> Exercise details
Rewrite the material below so that every "*MM176" becomes "*MM132", keeping all other text unchanged. Omit the pictures from your answer.

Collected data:

★ ★ ★ ★

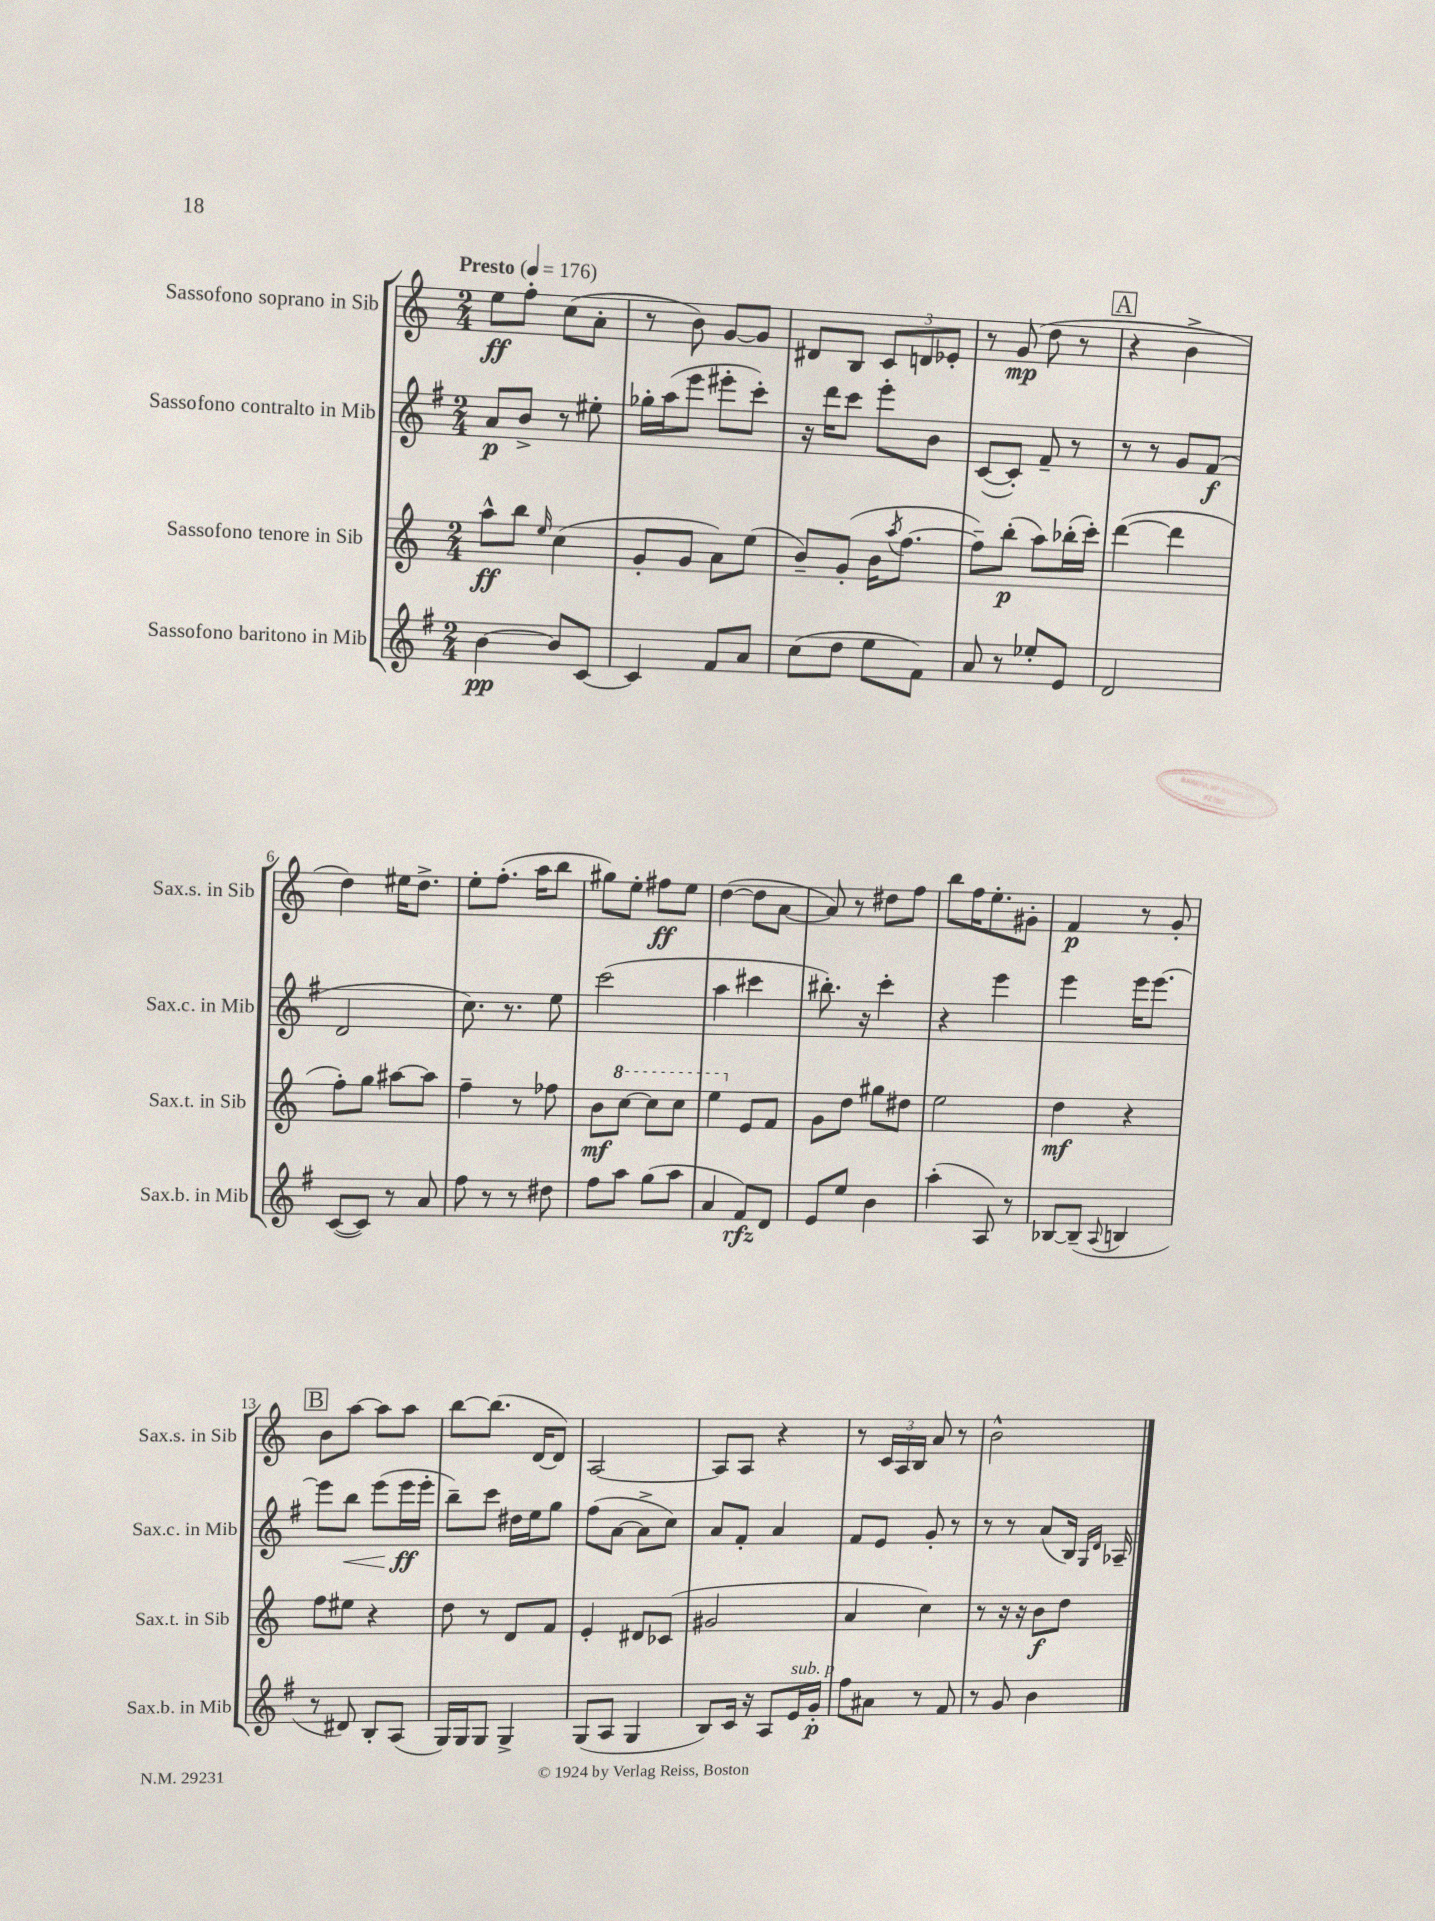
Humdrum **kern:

**kern	**kern	**kern	**kern
*staff4	*staff3	*staff2	*staff1
*clefG2	*clefG2	*clefG2	*clefG2
*k[f#]	*k[]	*k[f#]	*k[]
*M2/4	*M2/4	*M2/4	*M2/4
*MM176	*MM176	*MM176	*MM176
[4b	8aa^^	8a	8ee
.	8bb	8b^	8ff'
.	16qqee	.	.
8b]	(4cc	8r	(8cc
[8c	.	8ee#'	8a'
=	=	=	=
4c]	8g'	16gg-'	8r
.	.	(16aa	.
.	8g	8eee	8b)
8f#	8a)	8eee#'	[8g
8a	(8ee	8ccc')	8g]
=	=	=	=
(8cc	8b~)	16r	8d#
.	.	16ddd	.
8dd	(8g'	8ccc	8B
8ee	16b	8eee'	12c
.	8qaa	.	.
.	[8.ff	.	.
.	.	.	12d
8f#)	.	8b	.
.	.	.	12e-'
=	=	=	=
8a	8ff~])	([8c	8r
8r	(8bb'	8c'])	(8g
8ee-'	8aa)	8f#~	8dd
8e	(16bb-'	8r	8r
.	16ccc')	.	.
=	=	=	=
2d	([4ddd	8r	4r
.	.	8r	.
.	4ddd]	8g	4b^
.	.	(8f#	.
=	=	=	=
([8c	8ff')	2d	4dd)
8c])	8gg	.	.
8r	[8aa#	.	16ee#
.	.	.	8.dd^
8a	8aa#]	.	.
=	=	=	=
8ff#	4ff~	8.cc)	8ee'
8r	.	.	(8.ff'
.	.	8.r	.
8r	8r	.	.
.	.	.	16aa
8dd#	8ff-	8ee	8bb
=	=	=	=
8ff#	8b	(2ccc	8gg#)
8aa	[8ccc	.	8ee'
(8gg	8ccc]	.	8ff#
8aa	8ccc	.	8ee
=	=	=	=
4a	4eee	4aa	([4dd
8f#)	8e	4ccc#	8dd]
8d	8f	.	[8a
=	=	=	=
8e	8g	8.bb#')	8a])
8ee	8dd	.	8r
.	.	16r	.
4b	8gg#	4ccc'	8dd#
.	8dd#	.	8ff
=	=	=	=
(4aa'	2ee	4r	8bb
.	.	.	16ff
.	.	.	8.ee'
8A)	.	4eee	.
8r	.	.	8g#'
=	=	=	=
[8B-	4dd	4eee	4f
(8B-~]	.	.	.
8qqA	.	.	.
4B	4r	16eee	8r
.	.	[8.eee	.
.	.	.	8g'
=	=	=	=
8r	8ff	8eee]	8b
8d#)	8ee#	8bb	[8aa
8B'	4r	(8eee	8aa]
(8A	.	16eee	8aa
.	.	16eee'	.
=	=	=	=
16G)	8dd	8bb~)	[8bb
16G	.	.	.
8G	8r	8ccc	(8.bb]
4G^	8d	16dd#	.
.	.	16ee	[16d
.	8f	8gg	8d])
=	=	=	=
(8G	4e'	(8ff#	[2A
8A	.	[8a	.
4G	8d#	8a^]	.
.	(8c-	8cc)	.
=	=	=	=
8B)	2g#	8a	8A]
16c	.	8f#'	8A
16r	.	.	.
8A	.	4a	4r
16e	.	.	.
16g'	.	.	.
=	=	=	=
8ff#	4a	8f#	8r
8a#	.	8e	24c
.	.	.	24A
.	.	.	24B
8r	4cc)	8g'	8a
8f#	.	8r	8r
=	=	=	=
8r	8r	8r	2b^^
8g	16r	8r	.
.	16r	.	.
4b	8b	(8a	.
.	8dd	16B)	.
.	.	16qqG	.
.	.	16qqd	.
.	.	16A-~	.
==	==	==	==
*-	*-	*-	*-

★ ★ ★ ★

> Written solution
Humdrum **kern:

**kern	**kern	**kern	**kern
*staff4	*staff3	*staff2	*staff1
*clefG2	*clefG2	*clefG2	*clefG2
*k[f#]	*k[]	*k[f#]	*k[]
*M2/4	*M2/4	*M2/4	*M2/4
*MM132	*MM132	*MM132	*MM132
[4b	8aa^^	8a	8ee
.	8bb	8b^	8ff'
.	16qqee	.	.
8b]	(4cc	8r	(8cc
[8c	.	8ee#'	8a'
=	=	=	=
4c]	8g'	16gg-'	8r
.	.	(16aa	.
.	8g	8eee	8b)
8f#	8a)	8eee#'	[8g
8a	(8ee	8ccc')	8g]
=	=	=	=
(8cc	8b~)	16r	8d#
.	.	16ddd	.
8dd	(8g'	8ccc	8B
8ee	16b	8eee'	12c
.	8qaa	.	.
.	[8.ff	.	.
.	.	.	12d
8f#)	.	8b	.
.	.	.	12e-'
=	=	=	=
8a	8ff~])	([8c	8r
8r	(8bb'	8c'])	(8g
8ee-'	8aa)	8f#~	8dd
8e	(16bb-'	8r	8r
.	16ccc')	.	.
=	=	=	=
2d	([4ddd	8r	4r
.	.	8r	.
.	4ddd]	8g	4b^
.	.	(8f#	.
=	=	=	=
([8c	8ff')	2d	4dd)
8c])	8gg	.	.
8r	[8aa#	.	16ee#
.	.	.	8.dd^
8a	8aa#]	.	.
=	=	=	=
8ff#	4ff~	8.cc)	8ee'
8r	.	.	(8.ff'
.	.	8.r	.
8r	8r	.	.
.	.	.	16aa
8dd#	8ff-	8ee	8bb
=	=	=	=
8ff#	8b	(2ccc	8gg#)
8aa	[8ccc	.	8ee'
(8gg	8ccc]	.	8ff#
8aa	8ccc	.	8ee
=	=	=	=
4a	4eee	4aa	([4dd
8f#)	8e	4ccc#	8dd]
8d	8f	.	[8a
=	=	=	=
8e	8g	8.bb#')	8a])
8ee	8dd	.	8r
.	.	16r	.
4b	8gg#	4ccc'	8dd#
.	8dd#	.	8ff
=	=	=	=
(4aa'	2ee	4r	8bb
.	.	.	16ff
.	.	.	8.ee'
8A)	.	4eee	.
8r	.	.	8g#'
=	=	=	=
[8B-	4dd	4eee	4f
(8B-~]	.	.	.
8qqA	.	.	.
4B	4r	16eee	8r
.	.	[8.eee	.
.	.	.	8g'
=	=	=	=
8r	8ff	8eee]	8b
8d#)	8ee#	8bb	[8aa
8B'	4r	(8eee	8aa]
(8A	.	16eee	8aa
.	.	16eee'	.
=	=	=	=
16G)	8dd	8bb~)	[8bb
16G	.	.	.
8G	8r	8ccc	(8.bb]
4G^	8d	16dd#	.
.	.	16ee	[16d
.	8f	8gg	8d])
=	=	=	=
(8G	4e'	(8ff#	[2A
8A	.	[8a	.
4G	8d#	8a^]	.
.	(8c-	8cc)	.
=	=	=	=
8B)	2g#	8a	8A]
16c	.	8f#'	8A
16r	.	.	.
8A	.	4a	4r
16e	.	.	.
16g'	.	.	.
=	=	=	=
8ff#	4a	8f#	8r
8a#	.	8e	24c
.	.	.	24A
.	.	.	24B
8r	4cc)	8g'	8a
8f#	.	8r	8r
=	=	=	=
8r	8r	8r	2b^^
8g	16r	8r	.
.	16r	.	.
4b	8b	(8a	.
.	8dd	16B)	.
.	.	16qqG	.
.	.	16qqd	.
.	.	16A-~	.
==	==	==	==
*-	*-	*-	*-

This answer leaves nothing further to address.